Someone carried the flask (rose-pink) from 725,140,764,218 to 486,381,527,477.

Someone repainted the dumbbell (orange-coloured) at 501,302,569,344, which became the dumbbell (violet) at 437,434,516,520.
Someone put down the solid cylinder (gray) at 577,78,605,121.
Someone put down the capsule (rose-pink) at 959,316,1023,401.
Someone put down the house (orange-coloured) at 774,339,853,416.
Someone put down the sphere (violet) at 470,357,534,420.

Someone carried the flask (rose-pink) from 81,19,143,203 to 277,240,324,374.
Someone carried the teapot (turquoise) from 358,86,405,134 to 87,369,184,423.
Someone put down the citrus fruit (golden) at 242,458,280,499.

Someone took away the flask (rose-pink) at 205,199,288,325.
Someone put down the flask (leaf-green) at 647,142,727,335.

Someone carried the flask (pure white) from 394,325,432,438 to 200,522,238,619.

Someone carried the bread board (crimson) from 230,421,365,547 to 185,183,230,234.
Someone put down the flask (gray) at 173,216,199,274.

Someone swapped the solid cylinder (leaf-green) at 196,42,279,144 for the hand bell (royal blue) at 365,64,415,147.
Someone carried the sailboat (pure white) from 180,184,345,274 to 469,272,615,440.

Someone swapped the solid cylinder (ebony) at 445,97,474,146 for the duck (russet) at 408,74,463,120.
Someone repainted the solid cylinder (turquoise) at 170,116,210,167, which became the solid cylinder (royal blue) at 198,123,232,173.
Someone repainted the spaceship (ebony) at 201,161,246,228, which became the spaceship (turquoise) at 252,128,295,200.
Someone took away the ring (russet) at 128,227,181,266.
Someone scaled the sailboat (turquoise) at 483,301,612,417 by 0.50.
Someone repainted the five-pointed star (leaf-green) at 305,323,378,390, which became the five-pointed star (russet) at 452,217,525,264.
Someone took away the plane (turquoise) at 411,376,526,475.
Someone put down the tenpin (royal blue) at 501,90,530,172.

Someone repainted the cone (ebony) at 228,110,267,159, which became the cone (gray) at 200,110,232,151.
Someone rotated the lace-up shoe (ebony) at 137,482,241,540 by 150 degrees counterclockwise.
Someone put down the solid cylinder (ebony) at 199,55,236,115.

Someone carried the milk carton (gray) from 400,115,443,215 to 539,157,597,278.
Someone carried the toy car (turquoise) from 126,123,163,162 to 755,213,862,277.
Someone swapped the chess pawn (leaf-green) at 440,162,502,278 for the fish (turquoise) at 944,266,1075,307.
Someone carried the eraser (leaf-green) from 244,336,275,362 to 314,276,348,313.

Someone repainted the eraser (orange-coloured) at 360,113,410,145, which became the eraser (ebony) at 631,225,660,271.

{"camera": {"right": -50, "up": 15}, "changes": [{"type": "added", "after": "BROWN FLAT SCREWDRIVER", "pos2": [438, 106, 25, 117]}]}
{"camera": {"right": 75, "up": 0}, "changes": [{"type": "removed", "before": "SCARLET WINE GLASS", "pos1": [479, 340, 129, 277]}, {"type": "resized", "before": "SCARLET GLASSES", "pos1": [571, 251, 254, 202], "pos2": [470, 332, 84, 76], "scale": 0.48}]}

> AIM OF THE TASK:
Lines containing the word "changes": copy each of them from the material.

> RESULT:
{"camera": {"right": -50, "up": 15}, "changes": [{"type": "added", "after": "BROWN FLAT SCREWDRIVER", "pos2": [438, 106, 25, 117]}]}
{"camera": {"right": 75, "up": 0}, "changes": [{"type": "removed", "before": "SCARLET WINE GLASS", "pos1": [479, 340, 129, 277]}, {"type": "resized", "before": "SCARLET GLASSES", "pos1": [571, 251, 254, 202], "pos2": [470, 332, 84, 76], "scale": 0.48}]}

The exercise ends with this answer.